Problem >>
Can you repeat the data below with every "screenshot" swapped for "capture" and all else unchanged?

Extracted records >>
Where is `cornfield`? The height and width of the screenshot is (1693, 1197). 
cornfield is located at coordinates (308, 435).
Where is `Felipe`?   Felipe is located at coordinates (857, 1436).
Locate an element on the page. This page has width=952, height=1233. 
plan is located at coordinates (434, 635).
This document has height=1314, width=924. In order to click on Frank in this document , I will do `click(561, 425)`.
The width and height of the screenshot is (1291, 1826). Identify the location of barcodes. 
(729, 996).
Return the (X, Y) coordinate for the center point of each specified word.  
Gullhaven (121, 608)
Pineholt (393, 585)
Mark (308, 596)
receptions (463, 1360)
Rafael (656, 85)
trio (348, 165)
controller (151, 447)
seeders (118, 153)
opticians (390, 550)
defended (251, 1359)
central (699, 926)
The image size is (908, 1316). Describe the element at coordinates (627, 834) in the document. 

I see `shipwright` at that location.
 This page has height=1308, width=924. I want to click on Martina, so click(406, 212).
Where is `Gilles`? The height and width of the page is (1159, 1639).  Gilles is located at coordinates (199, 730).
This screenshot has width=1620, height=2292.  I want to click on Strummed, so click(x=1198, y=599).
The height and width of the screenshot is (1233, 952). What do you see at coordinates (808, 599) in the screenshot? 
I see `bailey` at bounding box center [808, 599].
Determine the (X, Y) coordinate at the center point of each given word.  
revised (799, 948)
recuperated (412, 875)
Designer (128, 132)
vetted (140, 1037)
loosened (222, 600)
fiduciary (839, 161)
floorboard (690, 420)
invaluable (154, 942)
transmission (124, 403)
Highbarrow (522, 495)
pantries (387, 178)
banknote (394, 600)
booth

Problem solution >>
Where is `cornfield`? The height and width of the capture is (1693, 1197). 
cornfield is located at coordinates (308, 435).
Where is `Felipe`?   Felipe is located at coordinates (857, 1436).
Locate an element on the page. This page has width=952, height=1233. 
plan is located at coordinates (434, 635).
This document has height=1314, width=924. In order to click on Frank in this document , I will do `click(561, 425)`.
The width and height of the capture is (1291, 1826). Identify the location of barcodes. 
(729, 996).
Return the (X, Y) coordinate for the center point of each specified word.  
Gullhaven (121, 608)
Pineholt (393, 585)
Mark (308, 596)
receptions (463, 1360)
Rafael (656, 85)
trio (348, 165)
controller (151, 447)
seeders (118, 153)
opticians (390, 550)
defended (251, 1359)
central (699, 926)
The image size is (908, 1316). Describe the element at coordinates (627, 834) in the document. 

I see `shipwright` at that location.
 This page has height=1308, width=924. I want to click on Martina, so click(406, 212).
Where is `Gilles`? The height and width of the page is (1159, 1639).  Gilles is located at coordinates (199, 730).
This capture has width=1620, height=2292.  I want to click on Strummed, so click(x=1198, y=599).
The height and width of the capture is (1233, 952). What do you see at coordinates (808, 599) in the capture? 
I see `bailey` at bounding box center [808, 599].
Determine the (X, Y) coordinate at the center point of each given word.  
revised (799, 948)
recuperated (412, 875)
Designer (128, 132)
vetted (140, 1037)
loosened (222, 600)
fiduciary (839, 161)
floorboard (690, 420)
invaluable (154, 942)
transmission (124, 403)
Highbarrow (522, 495)
pantries (387, 178)
banknote (394, 600)
booth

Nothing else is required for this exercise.